§ **Task input**
==================================================

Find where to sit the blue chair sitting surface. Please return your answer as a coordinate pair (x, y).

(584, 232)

==================================================

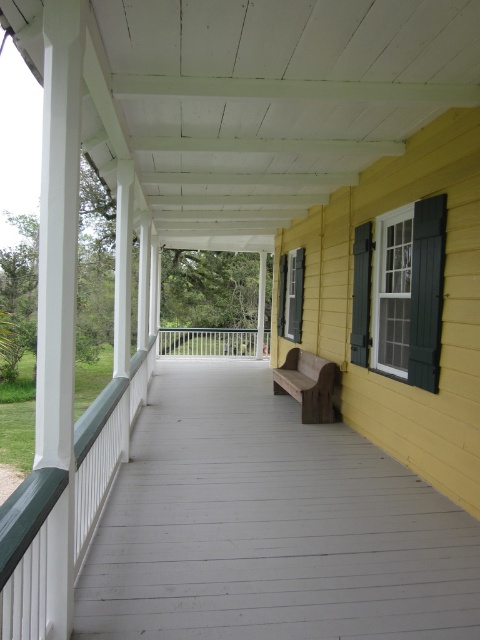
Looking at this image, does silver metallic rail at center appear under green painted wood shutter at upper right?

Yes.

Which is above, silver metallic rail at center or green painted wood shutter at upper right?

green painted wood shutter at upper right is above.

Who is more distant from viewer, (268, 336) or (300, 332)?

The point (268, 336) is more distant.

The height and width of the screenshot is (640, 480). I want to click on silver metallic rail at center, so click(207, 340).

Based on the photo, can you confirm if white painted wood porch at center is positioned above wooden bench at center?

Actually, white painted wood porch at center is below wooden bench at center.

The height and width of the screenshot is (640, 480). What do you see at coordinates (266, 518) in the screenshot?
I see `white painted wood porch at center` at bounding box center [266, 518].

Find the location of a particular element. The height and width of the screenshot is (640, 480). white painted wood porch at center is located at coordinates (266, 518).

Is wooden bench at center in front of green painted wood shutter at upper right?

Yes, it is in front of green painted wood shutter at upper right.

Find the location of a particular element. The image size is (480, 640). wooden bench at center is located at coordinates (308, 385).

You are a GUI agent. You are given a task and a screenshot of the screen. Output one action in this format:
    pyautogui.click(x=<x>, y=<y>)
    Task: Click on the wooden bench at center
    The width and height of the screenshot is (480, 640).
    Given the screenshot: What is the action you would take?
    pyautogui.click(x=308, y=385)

==================================================

Copy the listing again word for word, starting at the line containing "Who is more" and ending at the line containing "Based on the", both included.

Who is more distant from viewer, (268, 336) or (300, 332)?

The point (268, 336) is more distant.

The height and width of the screenshot is (640, 480). I want to click on silver metallic rail at center, so click(207, 340).

Based on the photo, can you confirm if white painted wood porch at center is positioned above wooden bench at center?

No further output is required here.